WORK REQUIRED: Lines containing the word "rocket" are the ones to copy from the records below.

WORKING DATA:
================

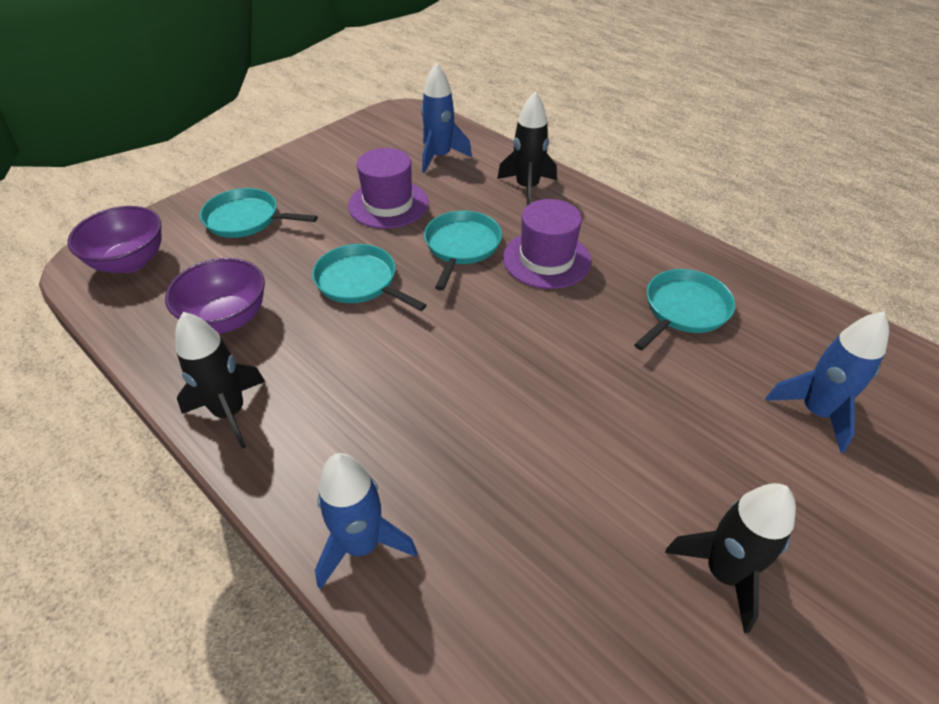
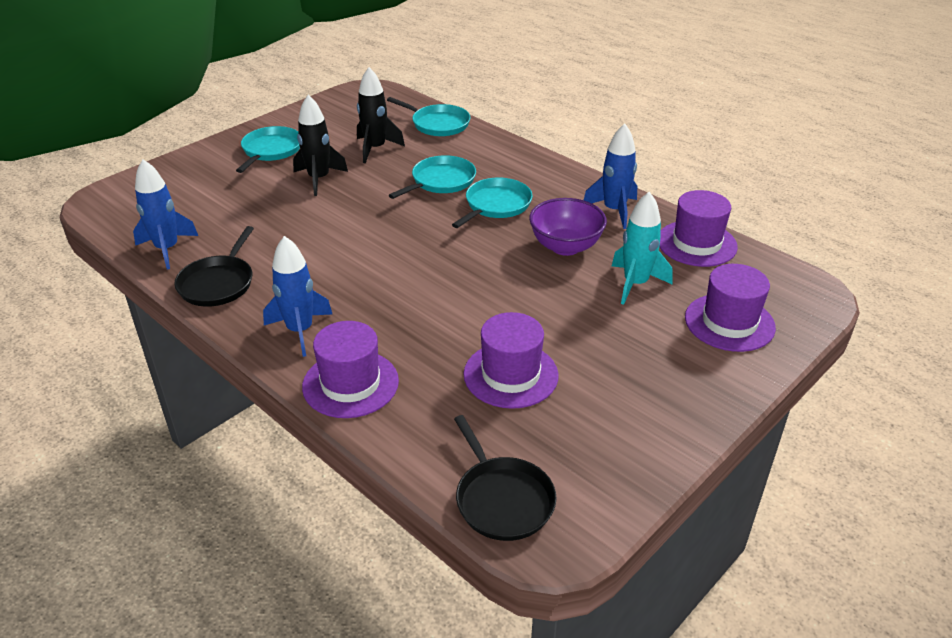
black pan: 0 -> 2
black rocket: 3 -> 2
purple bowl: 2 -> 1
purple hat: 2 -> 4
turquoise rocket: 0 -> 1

================

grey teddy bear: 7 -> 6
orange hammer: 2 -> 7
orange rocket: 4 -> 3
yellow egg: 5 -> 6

================

EXERCISE ANSWER:
black rocket: 3 -> 2
turquoise rocket: 0 -> 1
orange rocket: 4 -> 3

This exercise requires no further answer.